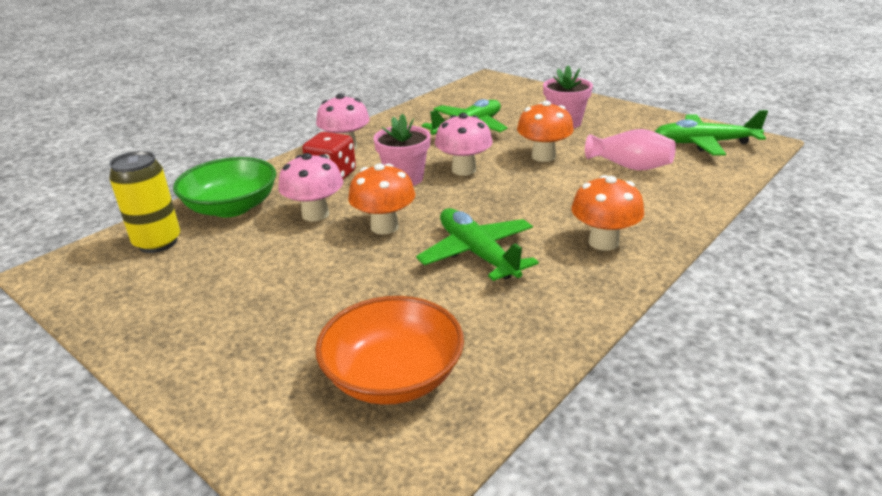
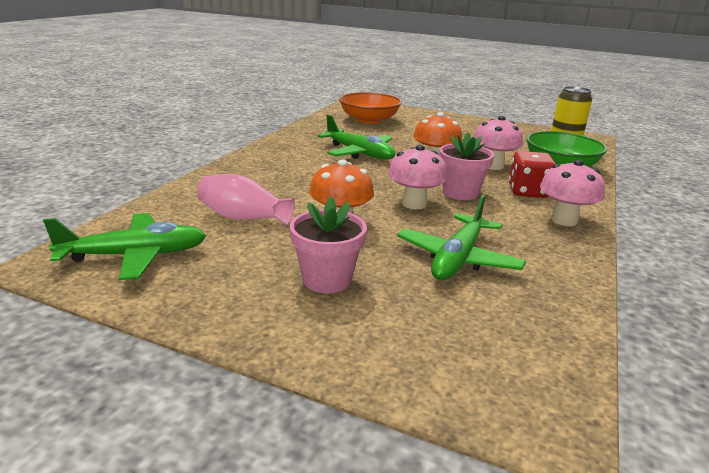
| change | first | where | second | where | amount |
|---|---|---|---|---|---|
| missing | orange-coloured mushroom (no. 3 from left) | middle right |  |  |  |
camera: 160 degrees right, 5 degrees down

## [EXERCISE BRIEF]
Identify each line of the material where the word "right" shows up, and copy it.

## [WRITTEN ANSWER]
| missing | orange-coloured mushroom (no. 3 from left) | middle right |  |  |  |
camera: 160 degrees right, 5 degrees down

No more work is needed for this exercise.